[Stored dataset items]
++++++++

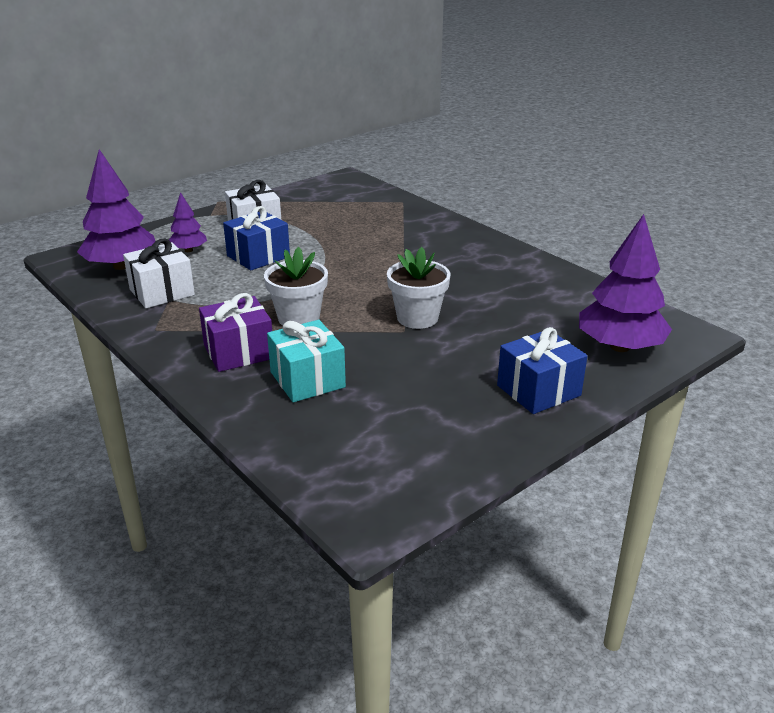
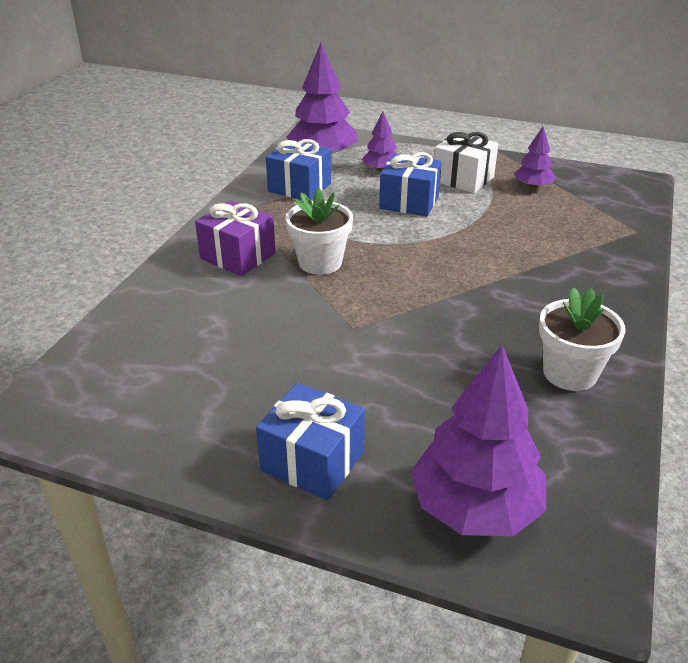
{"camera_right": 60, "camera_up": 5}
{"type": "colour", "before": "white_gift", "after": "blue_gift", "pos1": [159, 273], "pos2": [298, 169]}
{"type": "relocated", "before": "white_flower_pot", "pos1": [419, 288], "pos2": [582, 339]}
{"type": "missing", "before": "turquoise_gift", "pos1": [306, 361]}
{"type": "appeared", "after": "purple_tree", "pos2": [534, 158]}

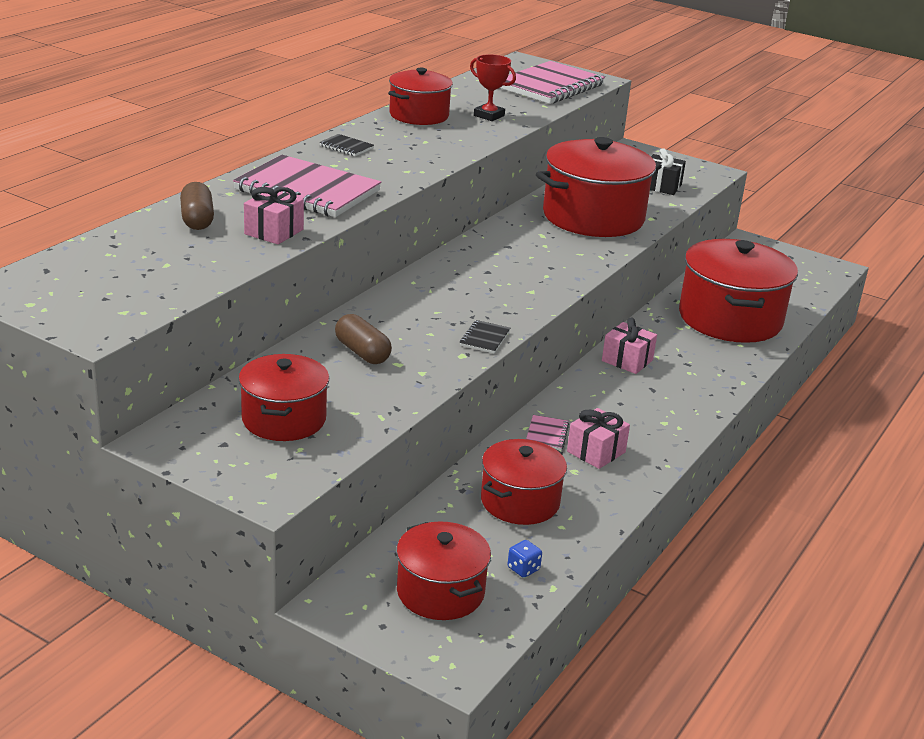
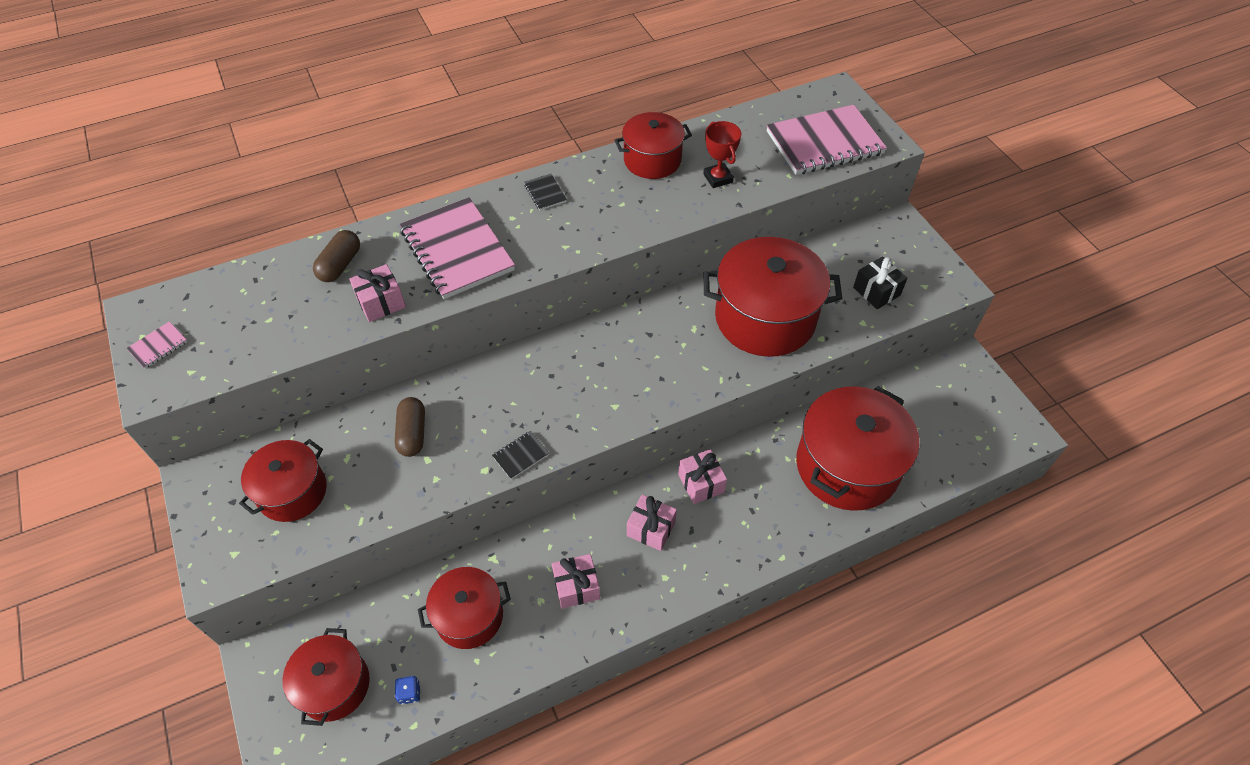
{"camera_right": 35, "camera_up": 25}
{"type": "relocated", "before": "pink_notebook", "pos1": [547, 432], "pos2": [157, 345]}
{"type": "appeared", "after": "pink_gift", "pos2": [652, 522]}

++++++++

■ **Instructions for the task**
Word for word, reproduce all of the data, but keep out the pictures.

■ **Answer space**
{"camera_right": 60, "camera_up": 5}
{"type": "colour", "before": "white_gift", "after": "blue_gift", "pos1": [159, 273], "pos2": [298, 169]}
{"type": "relocated", "before": "white_flower_pot", "pos1": [419, 288], "pos2": [582, 339]}
{"type": "missing", "before": "turquoise_gift", "pos1": [306, 361]}
{"type": "appeared", "after": "purple_tree", "pos2": [534, 158]}

{"camera_right": 35, "camera_up": 25}
{"type": "relocated", "before": "pink_notebook", "pos1": [547, 432], "pos2": [157, 345]}
{"type": "appeared", "after": "pink_gift", "pos2": [652, 522]}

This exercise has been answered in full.